TASK REQUIREMENTS: In the entries below, go to the line containing "(162, 177) = (612, 250): red" and repeat it along with every later line, exactly.

Object matching data
┄┄┄┄┄┄┄┄┄┄┄┄┄┄┄┄┄┄┄┄

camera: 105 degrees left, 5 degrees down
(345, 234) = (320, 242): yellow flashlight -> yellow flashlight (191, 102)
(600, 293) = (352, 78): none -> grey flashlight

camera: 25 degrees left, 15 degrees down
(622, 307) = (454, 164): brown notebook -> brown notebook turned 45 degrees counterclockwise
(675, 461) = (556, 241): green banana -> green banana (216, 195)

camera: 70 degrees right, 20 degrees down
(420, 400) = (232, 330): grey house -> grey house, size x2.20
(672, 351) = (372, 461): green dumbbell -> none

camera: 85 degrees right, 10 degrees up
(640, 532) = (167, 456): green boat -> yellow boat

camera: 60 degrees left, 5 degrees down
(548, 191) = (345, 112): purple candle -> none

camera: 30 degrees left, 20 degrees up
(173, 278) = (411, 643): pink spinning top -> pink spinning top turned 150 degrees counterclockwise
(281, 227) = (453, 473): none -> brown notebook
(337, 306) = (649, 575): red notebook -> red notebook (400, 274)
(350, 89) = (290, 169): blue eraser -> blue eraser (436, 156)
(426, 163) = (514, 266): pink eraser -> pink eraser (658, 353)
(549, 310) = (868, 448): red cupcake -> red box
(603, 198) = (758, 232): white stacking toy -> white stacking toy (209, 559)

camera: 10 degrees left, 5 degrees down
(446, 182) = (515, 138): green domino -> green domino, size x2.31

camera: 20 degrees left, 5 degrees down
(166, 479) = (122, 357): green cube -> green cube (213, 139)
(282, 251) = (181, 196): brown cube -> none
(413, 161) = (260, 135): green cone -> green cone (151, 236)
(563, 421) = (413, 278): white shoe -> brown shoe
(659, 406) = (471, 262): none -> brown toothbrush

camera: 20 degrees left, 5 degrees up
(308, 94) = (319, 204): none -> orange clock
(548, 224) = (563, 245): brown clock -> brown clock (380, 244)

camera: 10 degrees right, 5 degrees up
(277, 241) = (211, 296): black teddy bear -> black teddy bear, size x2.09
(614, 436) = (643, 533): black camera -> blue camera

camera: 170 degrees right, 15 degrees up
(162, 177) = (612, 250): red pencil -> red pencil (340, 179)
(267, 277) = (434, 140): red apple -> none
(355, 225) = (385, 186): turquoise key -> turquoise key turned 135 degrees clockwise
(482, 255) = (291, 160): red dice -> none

┄┄┄┄┄┄┄┄┄┄┄┄┄┄┄┄┄┄┄┄

TASK RESULT:
(162, 177) = (612, 250): red pencil -> red pencil (340, 179)
(267, 277) = (434, 140): red apple -> none
(355, 225) = (385, 186): turquoise key -> turquoise key turned 135 degrees clockwise
(482, 255) = (291, 160): red dice -> none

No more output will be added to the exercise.